### What you should do
The lines running from the one that contains "none -> turquoise tape [351,116,404,171]" to the end of the records below are what to reproduce, exactly and without pictures.

++++++++++

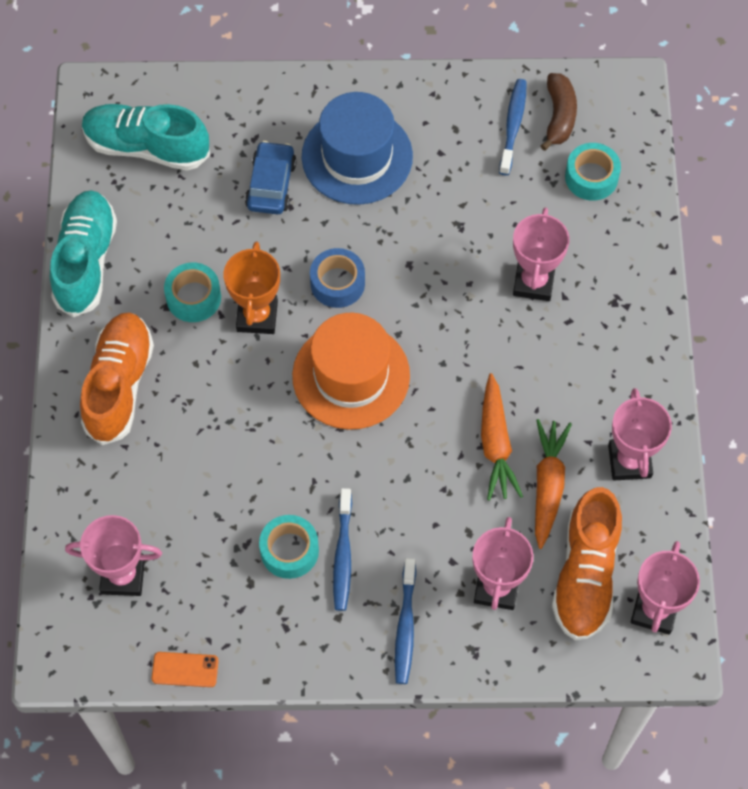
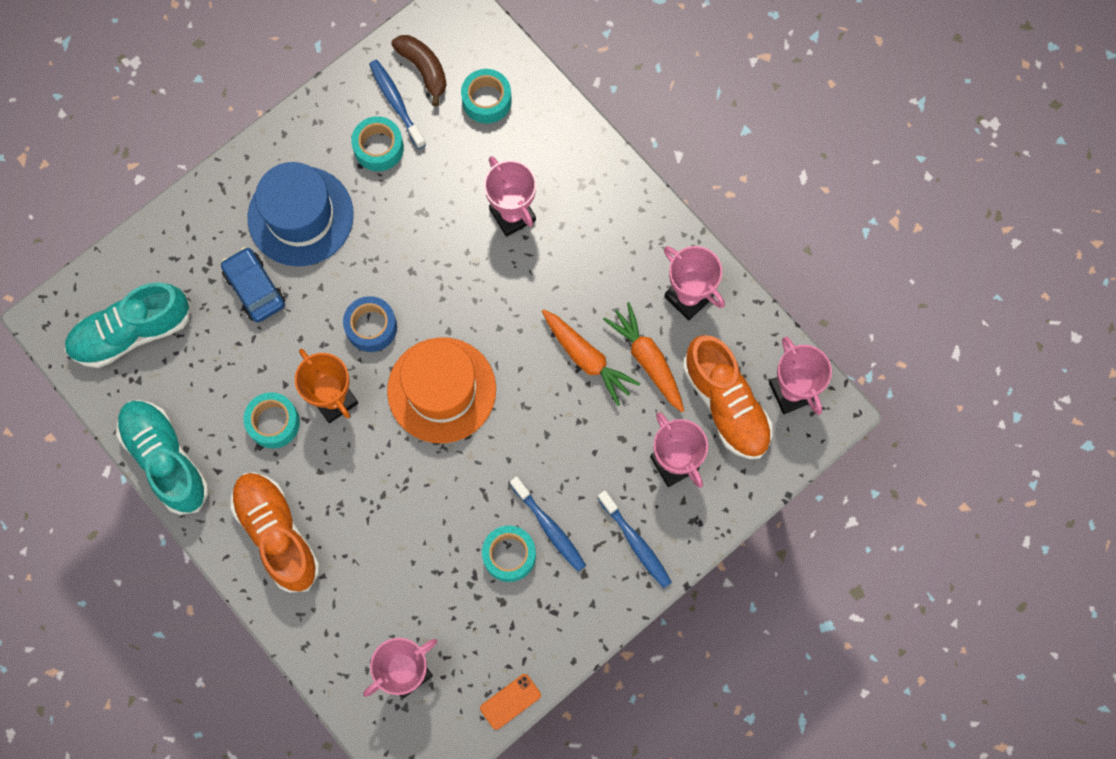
camera: 40 degrees left, 10 degrees up
none -> turquoise tape [351,116,404,171]

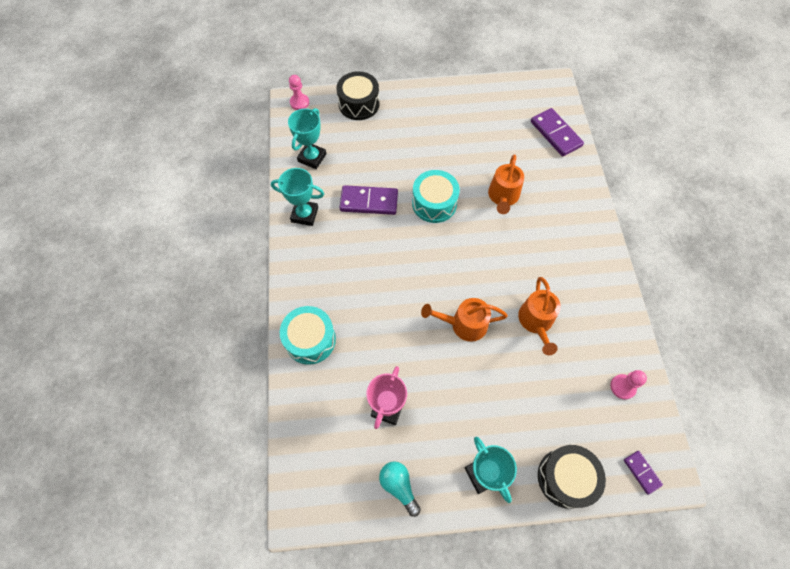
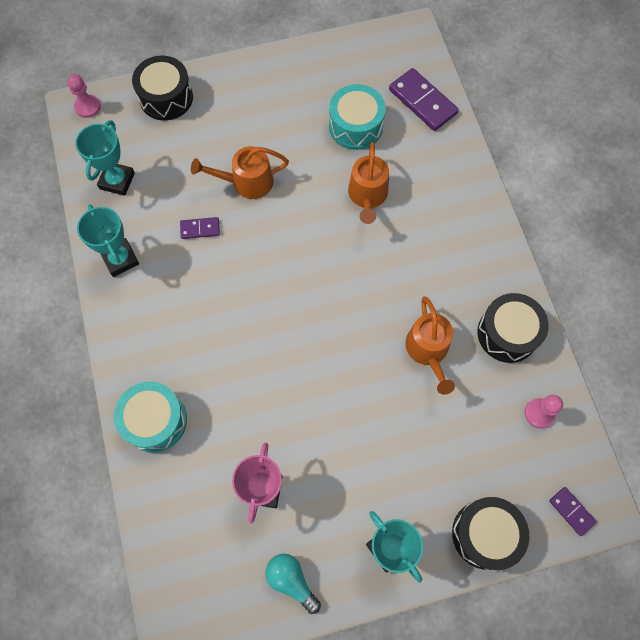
camera: 10 degrees left, 5 degrees up
turquoise trophy [271,168,324,226] -> turquoise trophy turned 60 degrees clockwise [77,204,139,277]
purple domino [339,185,398,215] -> purple domino [180,217,220,239], size x0.54
turquoise drum [412,170,460,223] -> turquoise drum moved to [329,84,386,150]
orange watering can [421,298,508,342] -> orange watering can moved to [191,146,289,199]
none -> black drum [477,293,549,363]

++++++++++

### Output
none -> turquoise tape [351,116,404,171]

camera: 10 degrees left, 5 degrees up
turquoise trophy [271,168,324,226] -> turquoise trophy turned 60 degrees clockwise [77,204,139,277]
purple domino [339,185,398,215] -> purple domino [180,217,220,239], size x0.54
turquoise drum [412,170,460,223] -> turquoise drum moved to [329,84,386,150]
orange watering can [421,298,508,342] -> orange watering can moved to [191,146,289,199]
none -> black drum [477,293,549,363]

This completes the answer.